• _REQUIREMENTS_:
Select all lines holding the word "stroma" from the entries that follow.
━━━━━ GIVEN RECORDS
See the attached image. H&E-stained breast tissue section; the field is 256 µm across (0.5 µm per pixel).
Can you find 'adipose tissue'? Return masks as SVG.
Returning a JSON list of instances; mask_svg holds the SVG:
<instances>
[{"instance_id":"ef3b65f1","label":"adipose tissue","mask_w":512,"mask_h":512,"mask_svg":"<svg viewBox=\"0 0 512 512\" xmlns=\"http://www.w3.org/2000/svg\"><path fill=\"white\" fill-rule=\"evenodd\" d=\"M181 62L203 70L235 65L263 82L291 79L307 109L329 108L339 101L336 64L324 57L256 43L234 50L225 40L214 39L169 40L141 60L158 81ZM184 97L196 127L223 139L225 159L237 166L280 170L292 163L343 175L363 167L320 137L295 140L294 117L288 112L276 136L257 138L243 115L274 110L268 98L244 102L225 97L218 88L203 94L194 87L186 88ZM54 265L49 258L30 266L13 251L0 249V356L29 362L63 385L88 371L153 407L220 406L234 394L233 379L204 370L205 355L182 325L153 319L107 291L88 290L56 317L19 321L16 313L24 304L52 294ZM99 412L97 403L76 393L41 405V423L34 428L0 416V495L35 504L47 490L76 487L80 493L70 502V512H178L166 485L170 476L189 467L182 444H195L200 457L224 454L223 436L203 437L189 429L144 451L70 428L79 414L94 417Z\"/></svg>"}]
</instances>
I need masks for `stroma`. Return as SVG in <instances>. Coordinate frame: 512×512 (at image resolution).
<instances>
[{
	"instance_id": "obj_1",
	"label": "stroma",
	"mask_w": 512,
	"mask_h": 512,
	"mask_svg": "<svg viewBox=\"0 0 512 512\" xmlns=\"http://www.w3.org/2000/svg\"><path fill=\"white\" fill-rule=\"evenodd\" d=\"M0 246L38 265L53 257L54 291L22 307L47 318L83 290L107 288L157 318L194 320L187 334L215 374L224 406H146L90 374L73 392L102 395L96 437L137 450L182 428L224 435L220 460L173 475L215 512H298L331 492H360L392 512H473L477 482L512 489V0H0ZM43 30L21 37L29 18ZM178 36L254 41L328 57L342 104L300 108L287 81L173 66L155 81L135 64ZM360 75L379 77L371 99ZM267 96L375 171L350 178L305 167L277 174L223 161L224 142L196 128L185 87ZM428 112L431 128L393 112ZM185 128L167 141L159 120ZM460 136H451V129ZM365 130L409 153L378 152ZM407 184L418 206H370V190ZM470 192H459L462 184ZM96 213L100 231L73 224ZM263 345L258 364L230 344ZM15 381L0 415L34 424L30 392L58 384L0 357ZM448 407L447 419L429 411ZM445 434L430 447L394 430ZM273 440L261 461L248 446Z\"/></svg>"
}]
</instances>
━━━━━━━━━━
• _FINAL ANSWER_:
I need masks for `stroma`. Return as SVG in <instances>. Coordinate frame: 512×512 (at image resolution).
	"label": "stroma",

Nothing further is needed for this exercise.